Task to complete
Would you retype the line that contains "BT1: 12V (plus" and all lines following it to the end of the entries below, exactly and without pictures?
####
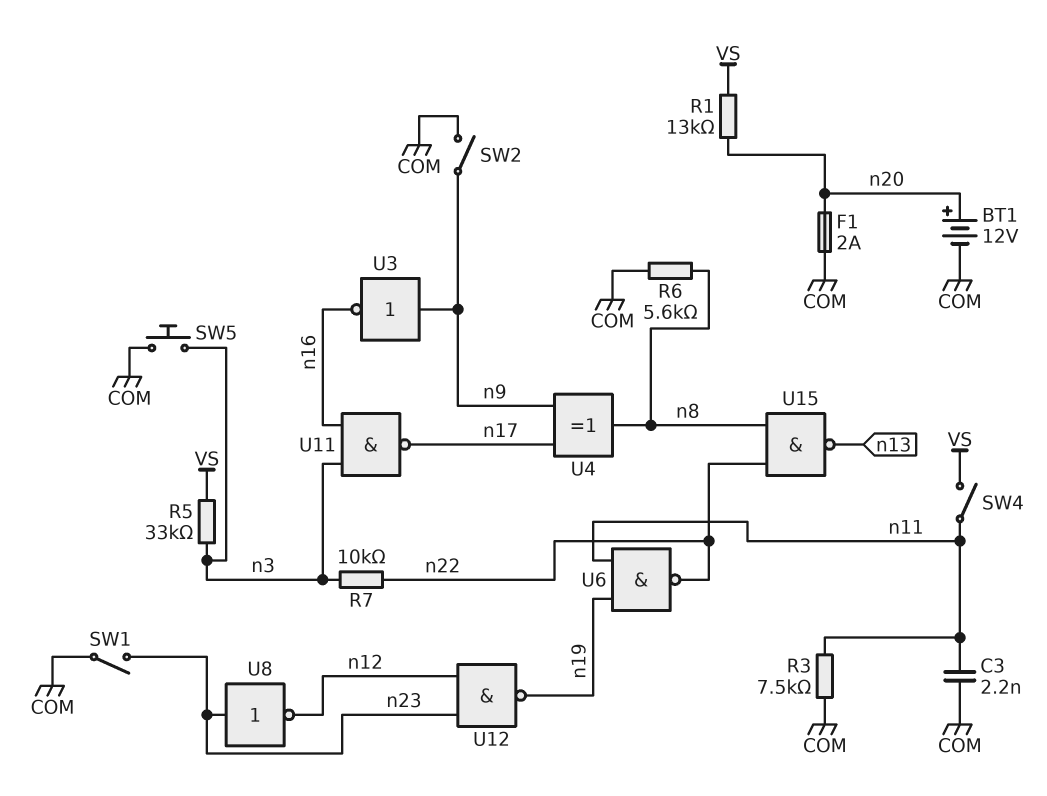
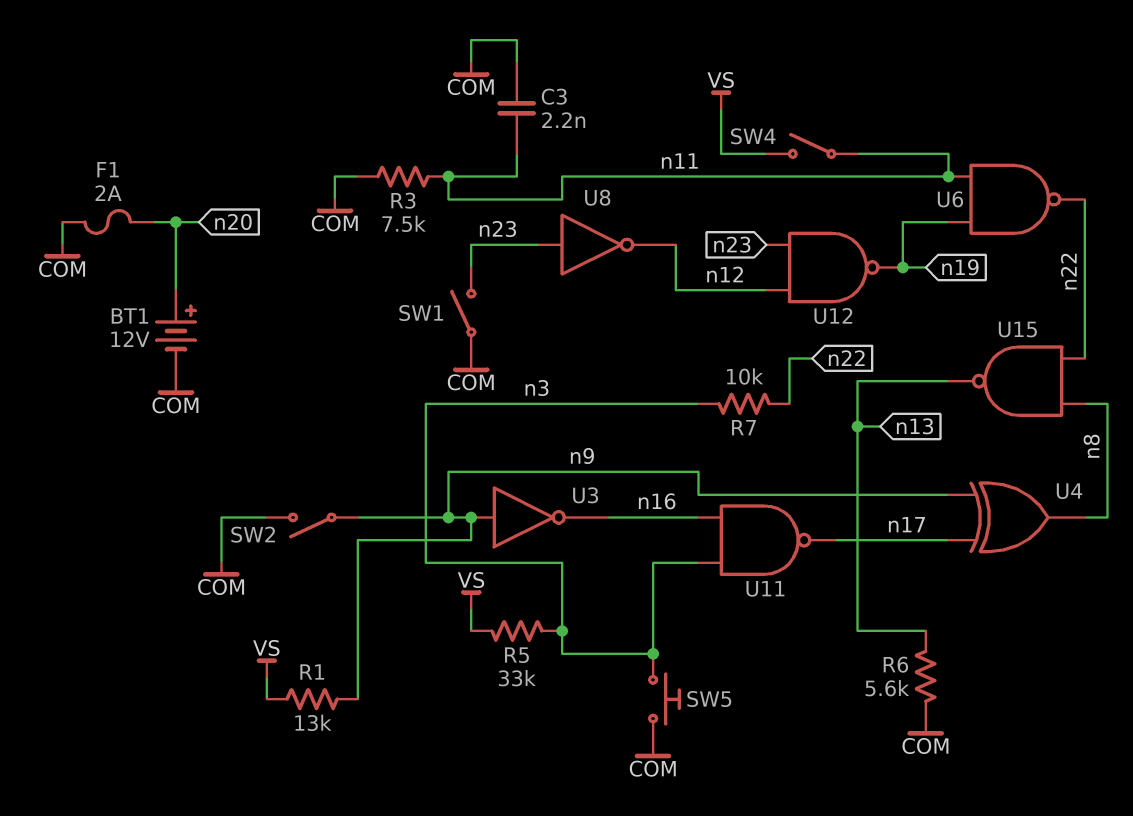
R1: 13k (VS, n20) -> 13k (VS, n9)
R6: 5.6k (COM, n8) -> 5.6k (COM, n13)

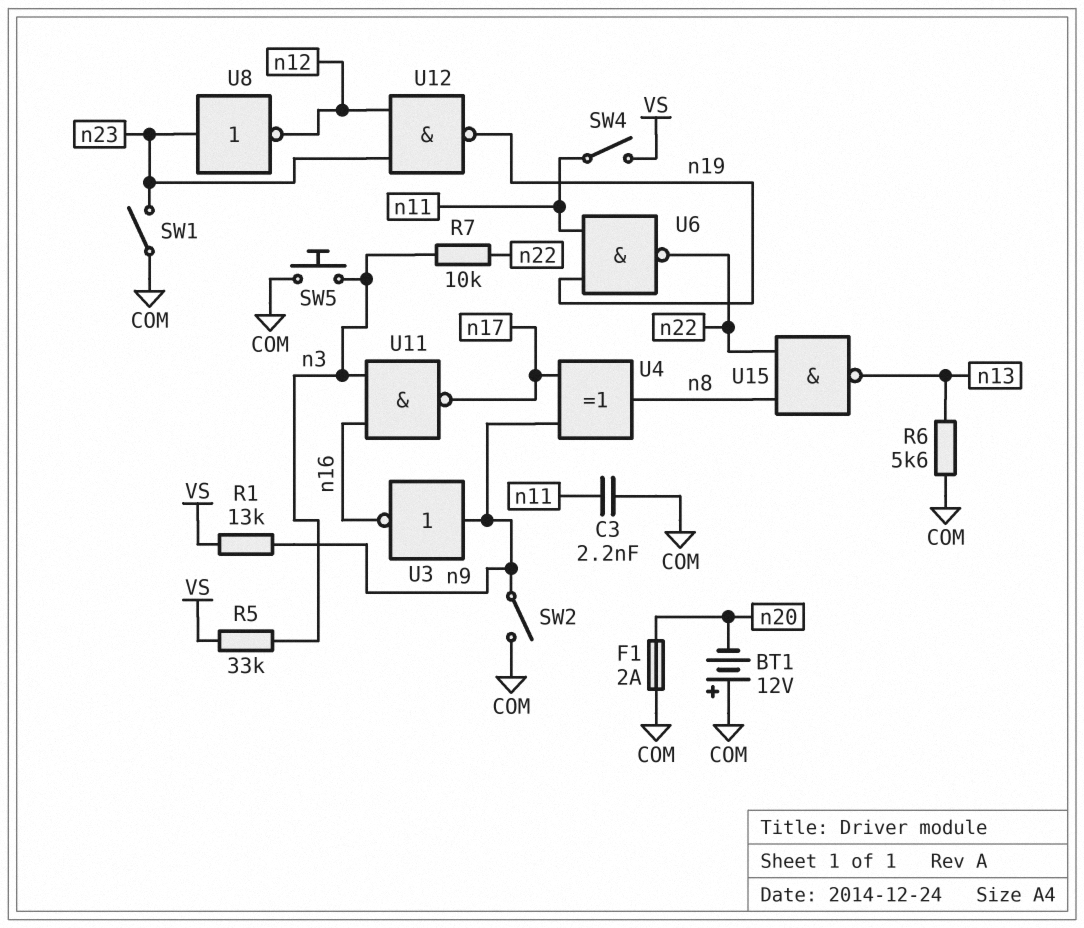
BT1: 12V (plus n20, minus COM) -> 12V (plus COM, minus n20)
R3: 7.5k (COM, n11) -> none

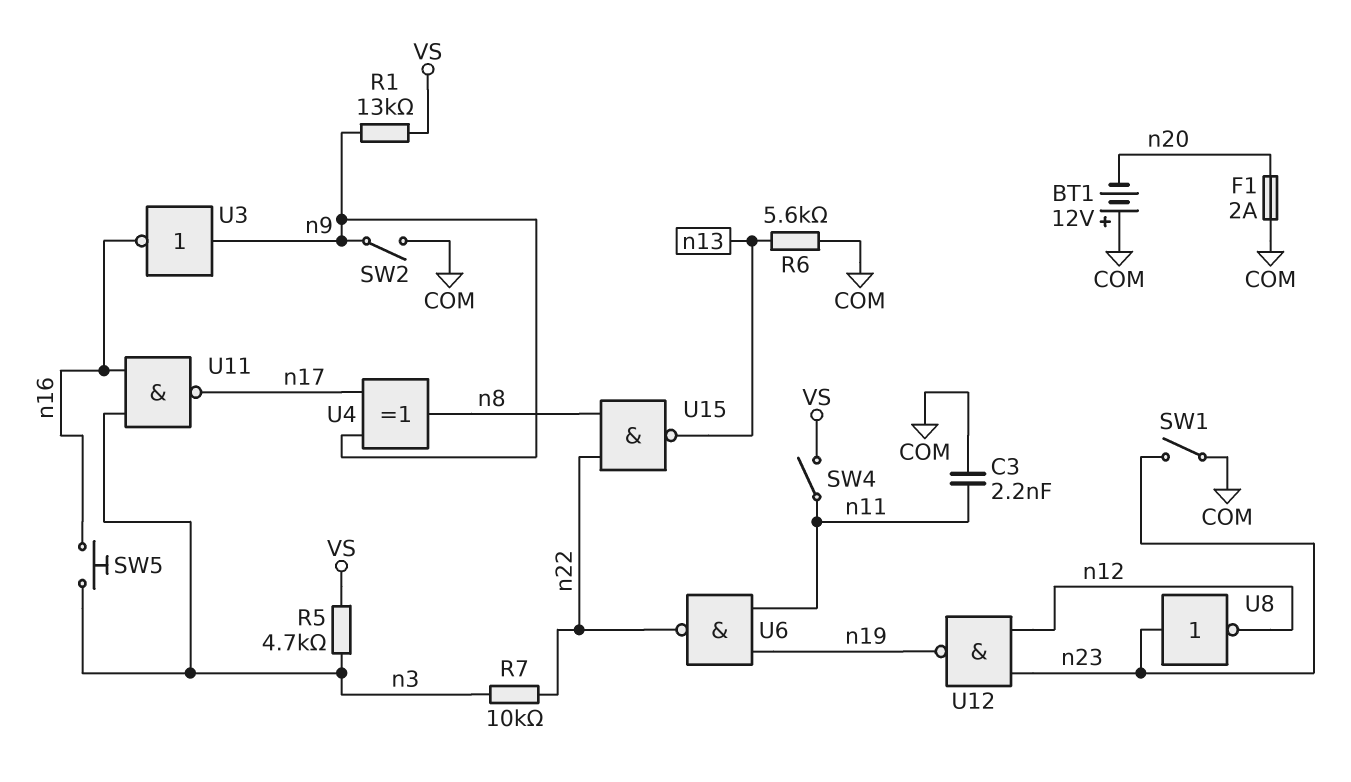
R5: 33k (VS, n3) -> 4.7k (VS, n3)
SW5: button (COM, n3) -> button (n3, n16)

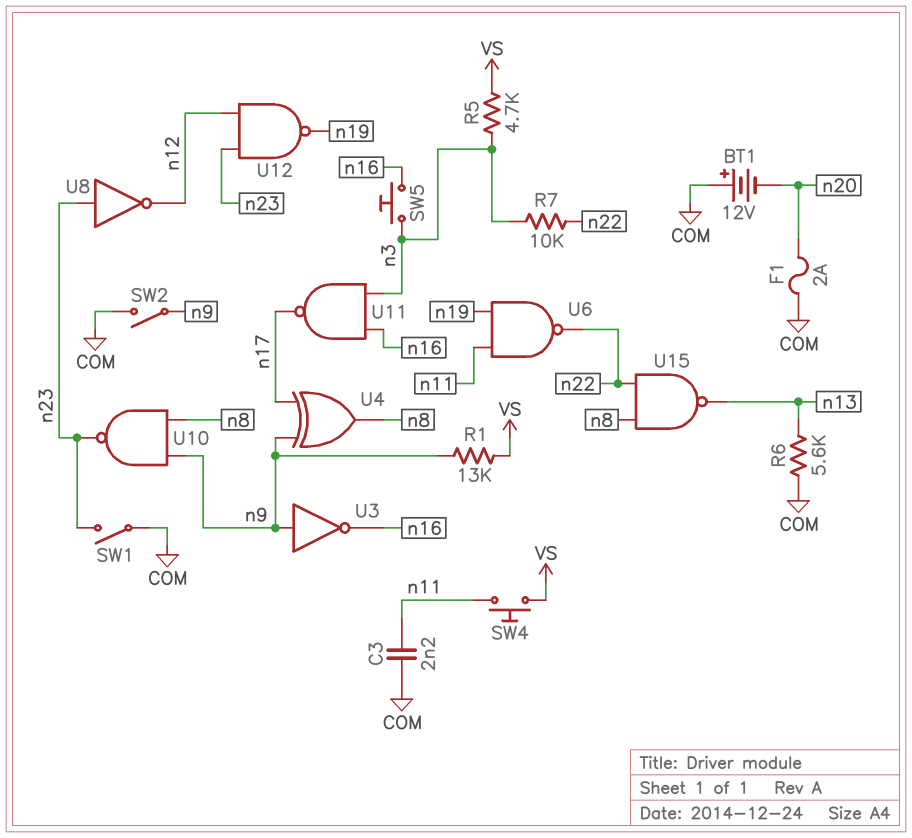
SW4: switch (VS, n11) -> button (VS, n11)
U10: none -> NAND (in n8, in n9, out n23)

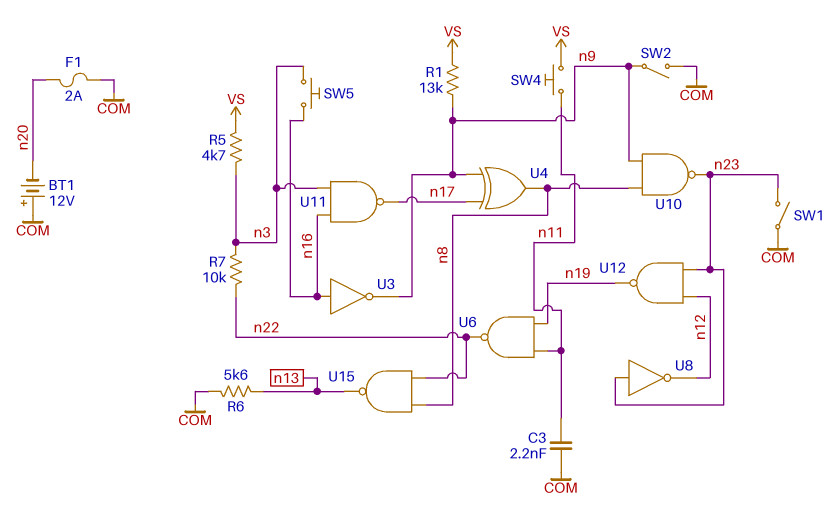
U3: NOT (in n9, out n16) -> NOT (in n16, out n9)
####
Output for this task
BT1: 12V (plus n20, minus COM) -> 12V (plus COM, minus n20)
R3: 7.5k (COM, n11) -> none

R5: 33k (VS, n3) -> 4.7k (VS, n3)
SW5: button (COM, n3) -> button (n3, n16)

SW4: switch (VS, n11) -> button (VS, n11)
U10: none -> NAND (in n8, in n9, out n23)

U3: NOT (in n9, out n16) -> NOT (in n16, out n9)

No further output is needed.